== YOUR OBJECTIVE ==
Beneath this line is the data. Output exactly the lines from the line with "yellow round brick B2:C3" to the line with "grey brick A2:A3", both ends included, and nothing more.

== DATASET RECORDS ==
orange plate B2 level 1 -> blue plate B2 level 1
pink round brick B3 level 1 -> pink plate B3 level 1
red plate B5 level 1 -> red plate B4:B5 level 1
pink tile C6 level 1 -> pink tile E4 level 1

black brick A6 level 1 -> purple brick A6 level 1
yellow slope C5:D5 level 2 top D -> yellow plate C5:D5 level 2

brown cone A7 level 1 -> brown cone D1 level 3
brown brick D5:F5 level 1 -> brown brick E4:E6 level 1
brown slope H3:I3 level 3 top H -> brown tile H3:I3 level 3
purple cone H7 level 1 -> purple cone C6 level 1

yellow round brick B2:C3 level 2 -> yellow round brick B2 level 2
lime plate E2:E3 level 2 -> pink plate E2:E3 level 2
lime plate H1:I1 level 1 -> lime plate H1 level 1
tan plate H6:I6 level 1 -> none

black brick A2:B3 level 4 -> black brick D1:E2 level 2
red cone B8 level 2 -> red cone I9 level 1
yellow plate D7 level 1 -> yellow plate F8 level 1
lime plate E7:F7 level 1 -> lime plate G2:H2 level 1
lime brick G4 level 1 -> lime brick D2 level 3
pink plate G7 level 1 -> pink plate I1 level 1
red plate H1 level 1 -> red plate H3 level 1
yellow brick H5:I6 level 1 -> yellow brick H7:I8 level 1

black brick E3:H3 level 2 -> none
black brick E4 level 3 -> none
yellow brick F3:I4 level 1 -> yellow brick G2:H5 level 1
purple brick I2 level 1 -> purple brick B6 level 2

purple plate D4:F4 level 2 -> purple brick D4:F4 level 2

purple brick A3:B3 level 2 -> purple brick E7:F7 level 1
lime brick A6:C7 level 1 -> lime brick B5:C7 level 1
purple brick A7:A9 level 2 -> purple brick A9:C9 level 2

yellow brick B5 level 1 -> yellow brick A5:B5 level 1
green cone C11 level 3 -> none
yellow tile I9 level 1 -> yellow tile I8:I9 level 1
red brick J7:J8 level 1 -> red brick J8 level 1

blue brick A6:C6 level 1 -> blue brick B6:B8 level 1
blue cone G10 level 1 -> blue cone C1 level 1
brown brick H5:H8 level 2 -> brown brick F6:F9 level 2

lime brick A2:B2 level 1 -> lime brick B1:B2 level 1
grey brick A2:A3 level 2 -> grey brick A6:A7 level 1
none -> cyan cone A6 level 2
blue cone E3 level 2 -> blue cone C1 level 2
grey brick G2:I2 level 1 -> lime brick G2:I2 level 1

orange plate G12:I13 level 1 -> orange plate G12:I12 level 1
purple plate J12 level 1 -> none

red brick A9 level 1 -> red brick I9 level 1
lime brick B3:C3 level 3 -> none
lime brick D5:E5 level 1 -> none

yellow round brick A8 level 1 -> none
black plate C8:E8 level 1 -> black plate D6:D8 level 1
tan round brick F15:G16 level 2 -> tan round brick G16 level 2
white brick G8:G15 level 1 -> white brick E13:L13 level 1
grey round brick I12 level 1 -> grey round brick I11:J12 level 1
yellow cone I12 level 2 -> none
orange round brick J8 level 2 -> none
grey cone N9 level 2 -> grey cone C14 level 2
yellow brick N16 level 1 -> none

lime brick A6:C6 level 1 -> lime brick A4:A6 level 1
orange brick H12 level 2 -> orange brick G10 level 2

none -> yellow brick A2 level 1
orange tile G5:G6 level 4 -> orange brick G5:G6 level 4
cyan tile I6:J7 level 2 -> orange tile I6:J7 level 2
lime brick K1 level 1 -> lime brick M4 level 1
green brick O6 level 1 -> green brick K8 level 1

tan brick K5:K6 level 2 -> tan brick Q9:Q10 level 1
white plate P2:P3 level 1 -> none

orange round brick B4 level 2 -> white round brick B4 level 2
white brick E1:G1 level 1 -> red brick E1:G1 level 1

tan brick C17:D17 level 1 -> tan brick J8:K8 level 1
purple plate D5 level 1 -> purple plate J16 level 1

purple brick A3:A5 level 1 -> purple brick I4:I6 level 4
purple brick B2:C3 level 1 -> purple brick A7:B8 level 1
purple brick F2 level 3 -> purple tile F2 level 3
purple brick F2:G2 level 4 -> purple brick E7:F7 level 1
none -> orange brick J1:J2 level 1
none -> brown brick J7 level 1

== TASK RESPONSE ==
yellow round brick B2:C3 level 2 -> yellow round brick B2 level 2
lime plate E2:E3 level 2 -> pink plate E2:E3 level 2
lime plate H1:I1 level 1 -> lime plate H1 level 1
tan plate H6:I6 level 1 -> none

black brick A2:B3 level 4 -> black brick D1:E2 level 2
red cone B8 level 2 -> red cone I9 level 1
yellow plate D7 level 1 -> yellow plate F8 level 1
lime plate E7:F7 level 1 -> lime plate G2:H2 level 1
lime brick G4 level 1 -> lime brick D2 level 3
pink plate G7 level 1 -> pink plate I1 level 1
red plate H1 level 1 -> red plate H3 level 1
yellow brick H5:I6 level 1 -> yellow brick H7:I8 level 1

black brick E3:H3 level 2 -> none
black brick E4 level 3 -> none
yellow brick F3:I4 level 1 -> yellow brick G2:H5 level 1
purple brick I2 level 1 -> purple brick B6 level 2

purple plate D4:F4 level 2 -> purple brick D4:F4 level 2

purple brick A3:B3 level 2 -> purple brick E7:F7 level 1
lime brick A6:C7 level 1 -> lime brick B5:C7 level 1
purple brick A7:A9 level 2 -> purple brick A9:C9 level 2

yellow brick B5 level 1 -> yellow brick A5:B5 level 1
green cone C11 level 3 -> none
yellow tile I9 level 1 -> yellow tile I8:I9 level 1
red brick J7:J8 level 1 -> red brick J8 level 1

blue brick A6:C6 level 1 -> blue brick B6:B8 level 1
blue cone G10 level 1 -> blue cone C1 level 1
brown brick H5:H8 level 2 -> brown brick F6:F9 level 2

lime brick A2:B2 level 1 -> lime brick B1:B2 level 1
grey brick A2:A3 level 2 -> grey brick A6:A7 level 1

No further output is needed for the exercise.